== WORK TO BE COMPLETED ==
Lines from the one containing "DIGITS3 pin DIO: D12 -> D8" through the end of the entries below: set them down exactly, both ends included, with nothing added.

[Stored items]
▬▬▬▬▬▬
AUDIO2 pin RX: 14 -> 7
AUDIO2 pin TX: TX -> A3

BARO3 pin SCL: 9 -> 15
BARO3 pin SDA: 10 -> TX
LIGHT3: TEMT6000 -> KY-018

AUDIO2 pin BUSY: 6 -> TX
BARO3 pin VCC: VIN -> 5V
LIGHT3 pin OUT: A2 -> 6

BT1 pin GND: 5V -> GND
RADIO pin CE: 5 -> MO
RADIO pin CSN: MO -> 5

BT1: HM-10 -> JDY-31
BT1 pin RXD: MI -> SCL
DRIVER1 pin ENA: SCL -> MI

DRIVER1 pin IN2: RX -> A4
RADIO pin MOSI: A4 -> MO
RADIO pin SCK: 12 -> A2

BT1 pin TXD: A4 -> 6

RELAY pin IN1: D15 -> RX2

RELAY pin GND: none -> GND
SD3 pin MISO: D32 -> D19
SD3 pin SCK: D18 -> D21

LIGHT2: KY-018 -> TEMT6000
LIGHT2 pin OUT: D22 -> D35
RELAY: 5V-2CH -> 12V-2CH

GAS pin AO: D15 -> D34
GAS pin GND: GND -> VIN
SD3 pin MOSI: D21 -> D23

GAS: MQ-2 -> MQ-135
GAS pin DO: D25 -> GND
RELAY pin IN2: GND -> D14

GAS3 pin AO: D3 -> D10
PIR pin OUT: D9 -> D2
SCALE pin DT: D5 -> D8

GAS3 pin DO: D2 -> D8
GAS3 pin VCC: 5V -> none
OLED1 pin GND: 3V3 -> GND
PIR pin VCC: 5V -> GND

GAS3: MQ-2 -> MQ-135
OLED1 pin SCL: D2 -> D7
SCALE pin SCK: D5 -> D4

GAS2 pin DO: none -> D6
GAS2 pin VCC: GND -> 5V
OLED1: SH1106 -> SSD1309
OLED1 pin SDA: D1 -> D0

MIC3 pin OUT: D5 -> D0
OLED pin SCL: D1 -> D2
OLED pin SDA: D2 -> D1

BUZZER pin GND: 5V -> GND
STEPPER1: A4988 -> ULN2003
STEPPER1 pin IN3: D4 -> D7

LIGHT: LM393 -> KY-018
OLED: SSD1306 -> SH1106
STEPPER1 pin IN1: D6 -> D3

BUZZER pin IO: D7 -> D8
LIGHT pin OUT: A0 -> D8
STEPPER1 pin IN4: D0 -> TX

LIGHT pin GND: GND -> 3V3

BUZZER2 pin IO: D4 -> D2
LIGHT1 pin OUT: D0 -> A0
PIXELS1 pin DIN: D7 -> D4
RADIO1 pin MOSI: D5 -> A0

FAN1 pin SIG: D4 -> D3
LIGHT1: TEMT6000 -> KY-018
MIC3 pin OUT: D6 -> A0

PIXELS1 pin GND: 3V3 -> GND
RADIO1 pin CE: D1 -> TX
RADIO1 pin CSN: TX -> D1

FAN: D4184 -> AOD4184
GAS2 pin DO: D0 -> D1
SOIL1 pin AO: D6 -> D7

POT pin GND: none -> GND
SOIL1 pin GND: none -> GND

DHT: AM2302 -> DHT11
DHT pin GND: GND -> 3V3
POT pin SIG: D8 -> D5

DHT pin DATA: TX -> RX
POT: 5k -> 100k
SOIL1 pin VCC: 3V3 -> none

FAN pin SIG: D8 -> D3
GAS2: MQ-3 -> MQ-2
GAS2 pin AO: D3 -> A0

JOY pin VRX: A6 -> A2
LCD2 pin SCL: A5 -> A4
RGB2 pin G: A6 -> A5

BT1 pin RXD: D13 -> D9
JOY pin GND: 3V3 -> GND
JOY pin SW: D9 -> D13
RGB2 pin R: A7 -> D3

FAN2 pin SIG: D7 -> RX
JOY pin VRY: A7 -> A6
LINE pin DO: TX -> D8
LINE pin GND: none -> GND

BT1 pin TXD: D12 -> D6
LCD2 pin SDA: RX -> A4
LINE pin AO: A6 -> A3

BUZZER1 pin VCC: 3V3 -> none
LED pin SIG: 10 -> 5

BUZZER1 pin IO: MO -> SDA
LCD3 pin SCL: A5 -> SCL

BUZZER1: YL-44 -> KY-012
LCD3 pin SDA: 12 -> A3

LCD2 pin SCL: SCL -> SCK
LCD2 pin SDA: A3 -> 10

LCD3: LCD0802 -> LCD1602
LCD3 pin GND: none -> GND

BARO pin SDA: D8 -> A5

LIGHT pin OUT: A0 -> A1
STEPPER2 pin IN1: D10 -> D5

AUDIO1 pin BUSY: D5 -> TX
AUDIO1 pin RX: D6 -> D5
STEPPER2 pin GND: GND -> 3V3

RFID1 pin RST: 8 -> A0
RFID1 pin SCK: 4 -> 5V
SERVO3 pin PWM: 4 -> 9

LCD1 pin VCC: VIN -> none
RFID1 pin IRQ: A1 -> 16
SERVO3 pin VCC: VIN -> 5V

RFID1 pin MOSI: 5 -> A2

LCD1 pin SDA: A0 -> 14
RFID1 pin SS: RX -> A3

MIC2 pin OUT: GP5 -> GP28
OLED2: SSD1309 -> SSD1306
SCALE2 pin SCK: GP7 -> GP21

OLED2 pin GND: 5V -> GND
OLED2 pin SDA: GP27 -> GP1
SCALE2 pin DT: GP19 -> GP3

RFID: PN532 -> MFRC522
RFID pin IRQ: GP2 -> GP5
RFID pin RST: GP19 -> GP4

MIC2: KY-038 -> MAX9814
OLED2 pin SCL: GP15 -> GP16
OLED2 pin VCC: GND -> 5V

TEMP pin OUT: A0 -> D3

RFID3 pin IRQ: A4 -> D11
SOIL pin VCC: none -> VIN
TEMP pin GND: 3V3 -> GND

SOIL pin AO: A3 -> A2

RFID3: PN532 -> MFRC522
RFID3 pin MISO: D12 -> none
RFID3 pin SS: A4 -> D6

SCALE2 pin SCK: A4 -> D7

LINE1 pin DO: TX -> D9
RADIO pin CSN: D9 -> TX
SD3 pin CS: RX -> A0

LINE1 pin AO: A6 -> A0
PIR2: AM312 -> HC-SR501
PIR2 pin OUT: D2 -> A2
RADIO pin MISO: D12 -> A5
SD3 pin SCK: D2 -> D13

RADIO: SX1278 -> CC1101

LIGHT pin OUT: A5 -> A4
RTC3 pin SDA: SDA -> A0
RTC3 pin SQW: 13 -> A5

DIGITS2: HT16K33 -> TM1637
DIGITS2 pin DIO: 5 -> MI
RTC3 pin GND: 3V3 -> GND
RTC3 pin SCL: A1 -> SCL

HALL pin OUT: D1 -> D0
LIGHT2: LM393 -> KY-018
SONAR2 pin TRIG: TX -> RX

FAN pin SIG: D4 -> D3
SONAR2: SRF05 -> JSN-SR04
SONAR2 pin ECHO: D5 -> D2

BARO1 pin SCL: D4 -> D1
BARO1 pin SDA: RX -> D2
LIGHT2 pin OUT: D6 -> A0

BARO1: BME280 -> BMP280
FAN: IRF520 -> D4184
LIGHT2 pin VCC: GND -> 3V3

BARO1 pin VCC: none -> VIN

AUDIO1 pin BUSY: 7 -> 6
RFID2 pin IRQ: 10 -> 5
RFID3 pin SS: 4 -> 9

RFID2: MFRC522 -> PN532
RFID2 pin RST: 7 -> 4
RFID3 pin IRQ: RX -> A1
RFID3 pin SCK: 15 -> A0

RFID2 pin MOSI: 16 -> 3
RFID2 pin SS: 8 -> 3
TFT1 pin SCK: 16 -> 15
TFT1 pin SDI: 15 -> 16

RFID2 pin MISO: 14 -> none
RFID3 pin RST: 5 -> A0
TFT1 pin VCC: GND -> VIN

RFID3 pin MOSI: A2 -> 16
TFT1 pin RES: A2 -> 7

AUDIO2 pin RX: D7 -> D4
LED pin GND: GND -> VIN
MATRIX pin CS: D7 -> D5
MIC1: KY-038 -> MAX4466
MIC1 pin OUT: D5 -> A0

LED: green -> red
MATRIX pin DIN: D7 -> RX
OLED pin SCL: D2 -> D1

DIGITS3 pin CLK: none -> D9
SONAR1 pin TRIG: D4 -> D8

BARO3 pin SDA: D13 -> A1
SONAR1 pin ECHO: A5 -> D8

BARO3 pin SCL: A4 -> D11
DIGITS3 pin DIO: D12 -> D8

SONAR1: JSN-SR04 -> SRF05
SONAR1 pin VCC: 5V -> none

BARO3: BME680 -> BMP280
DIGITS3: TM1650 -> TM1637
▬▬▬▬▬▬
== FINAL ANSWER ==
DIGITS3 pin DIO: D12 -> D8

SONAR1: JSN-SR04 -> SRF05
SONAR1 pin VCC: 5V -> none

BARO3: BME680 -> BMP280
DIGITS3: TM1650 -> TM1637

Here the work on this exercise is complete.